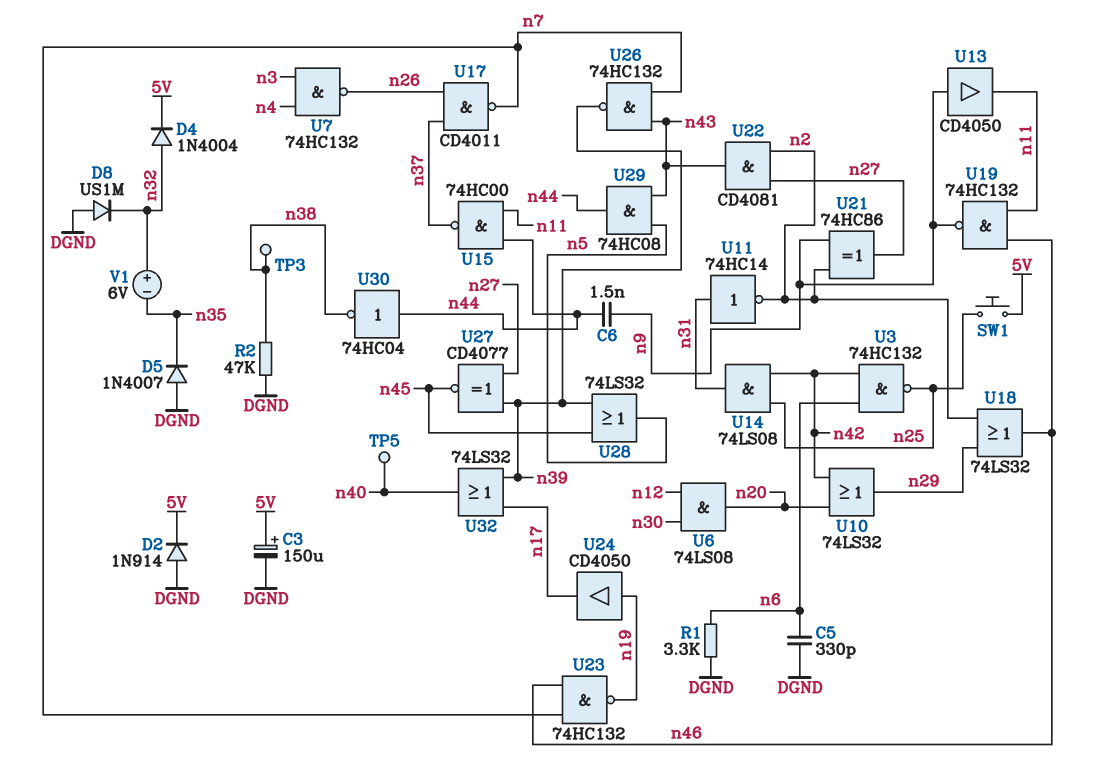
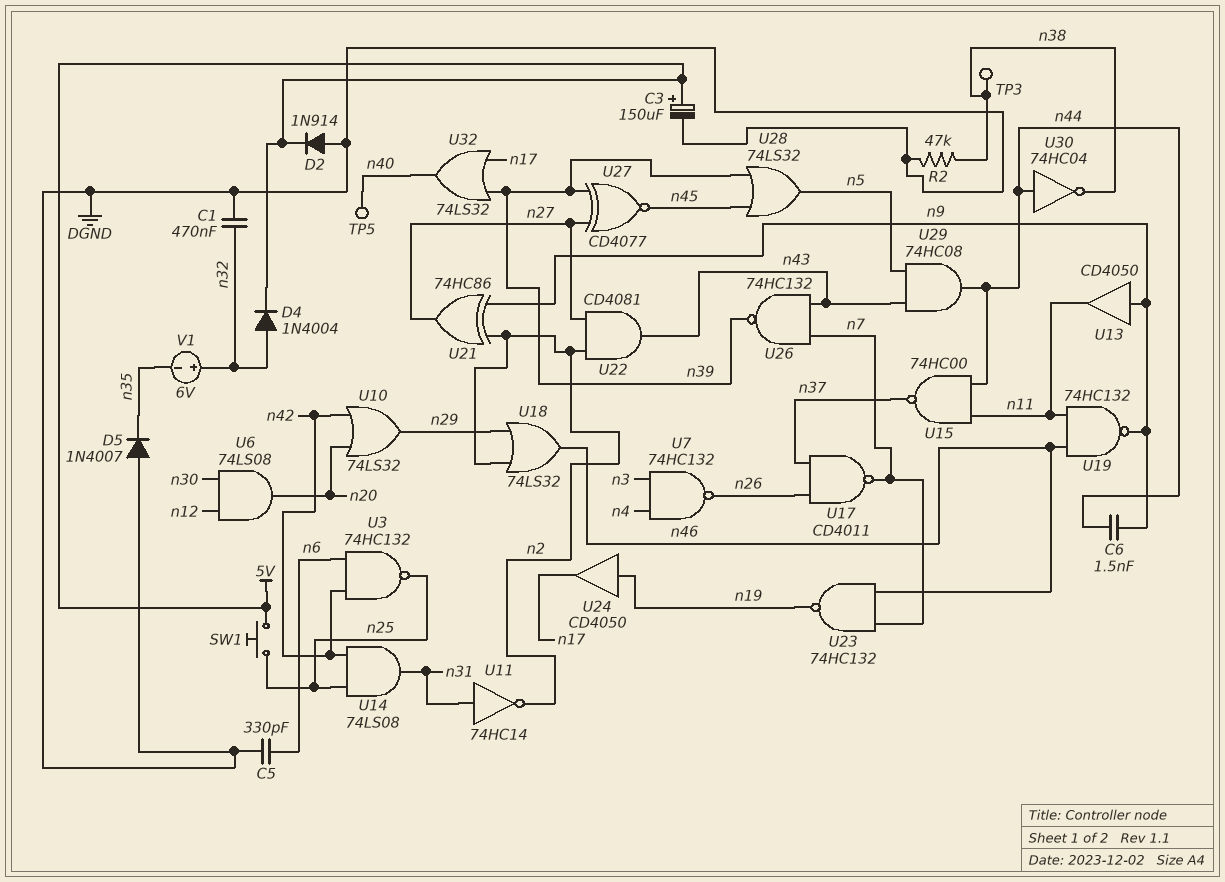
C1: none -> 470nF (DGND, n32)
D8: diode US1M (A DGND, K n32) -> none
R1: 3.3k (DGND, n6) -> none

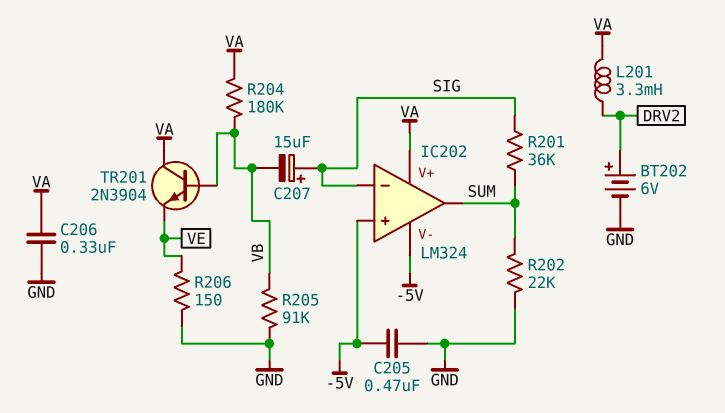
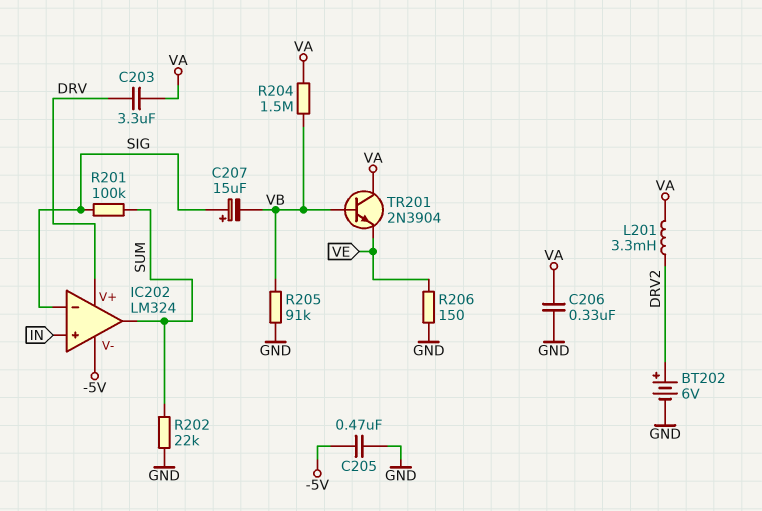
C203: none -> 3.3uF (DRV, VA)
IC202 pin V+: VA -> DRV
IC202 pin in+: -5V -> IN
R201: 36k (SIG, SUM) -> 100k (SIG, SUM)
R204: 180k (VA, VB) -> 1.5M (VA, VB)

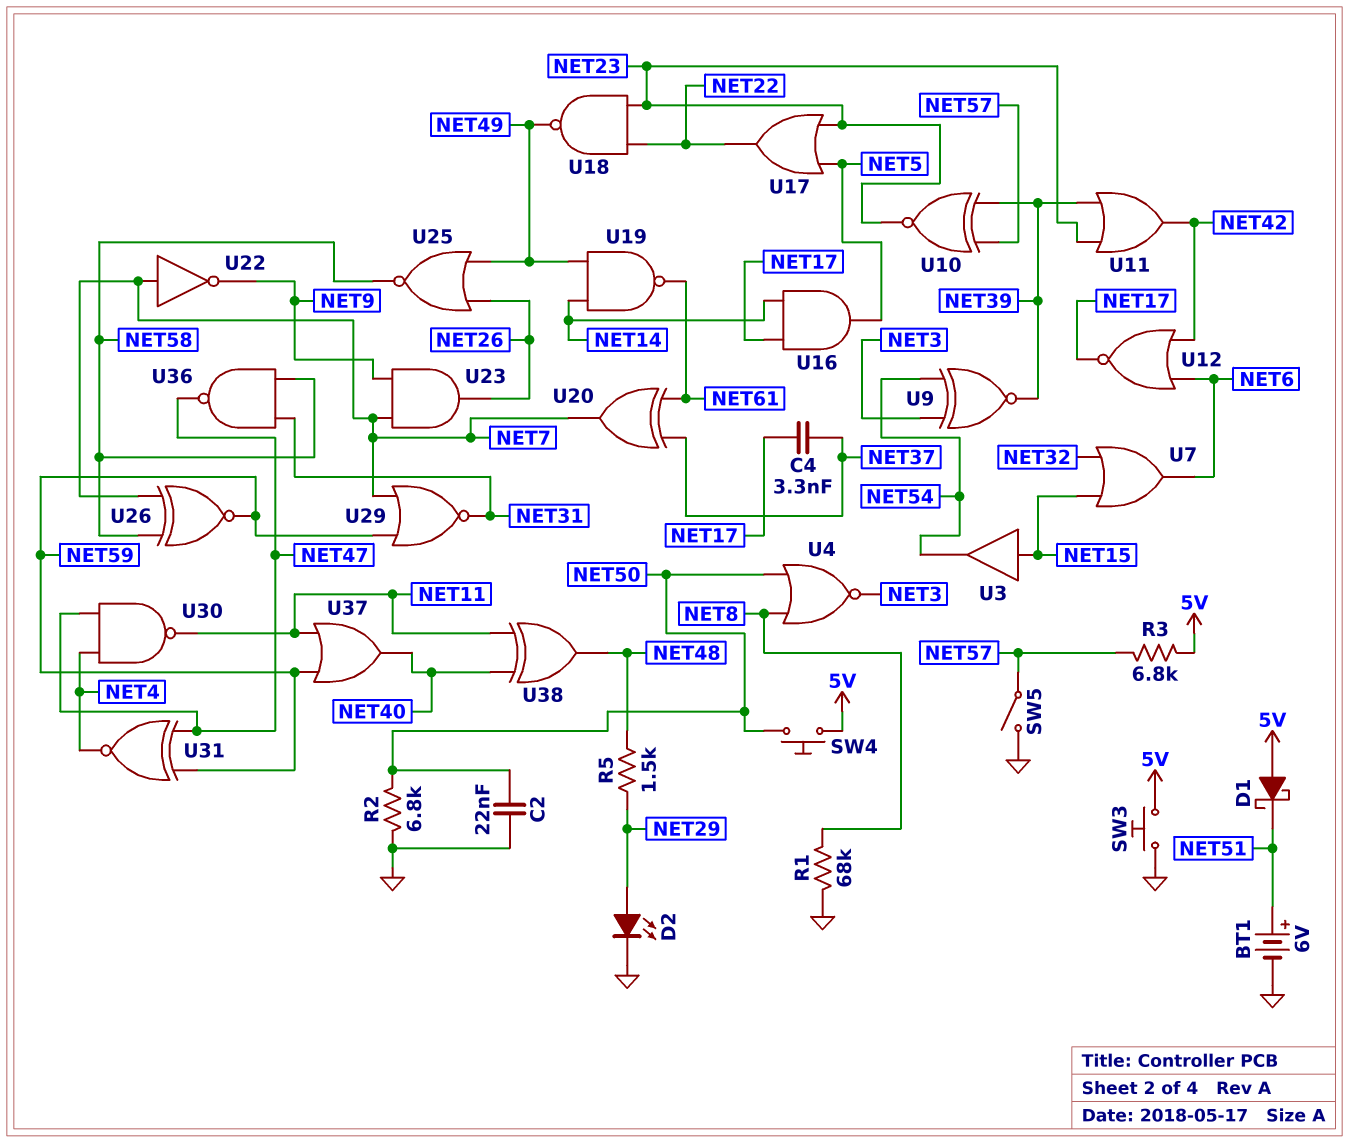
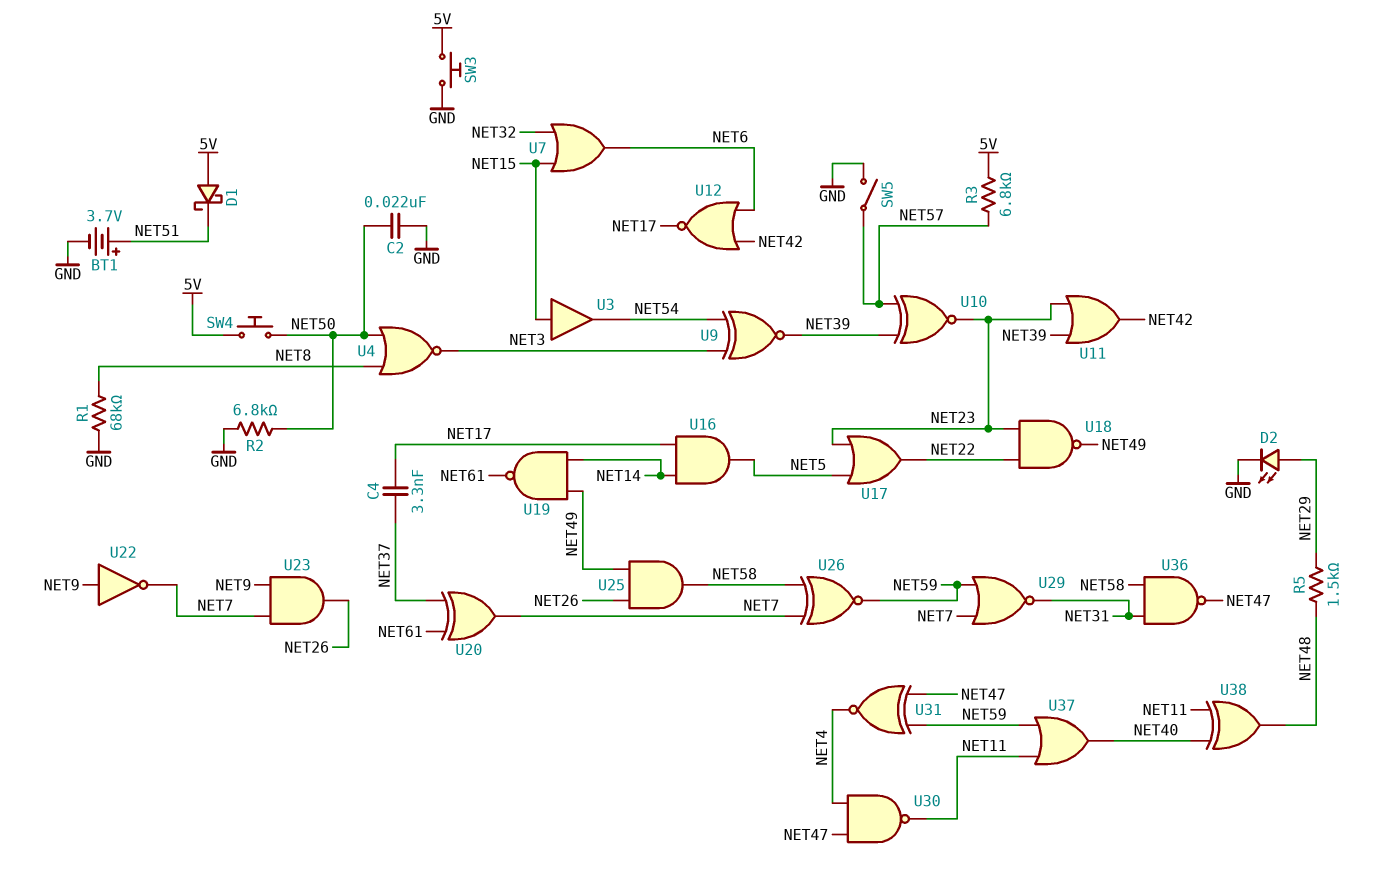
BT1: 6V (plus NET51, minus GND) -> 3.7V (plus NET51, minus GND)
U22: NOT (in NET7, out NET9) -> NOT (in NET9, out NET7)
U25: NOR (in NET26, in NET49, out NET58) -> AND (in NET26, in NET49, out NET58)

= = = = =

Return the opening line of the data above and every line after it up to and including the line that holds "R204: 180k (VA, VB) -> 1.5M (VA, VB)"; pictures stay out.

C1: none -> 470nF (DGND, n32)
D8: diode US1M (A DGND, K n32) -> none
R1: 3.3k (DGND, n6) -> none

C203: none -> 3.3uF (DRV, VA)
IC202 pin V+: VA -> DRV
IC202 pin in+: -5V -> IN
R201: 36k (SIG, SUM) -> 100k (SIG, SUM)
R204: 180k (VA, VB) -> 1.5M (VA, VB)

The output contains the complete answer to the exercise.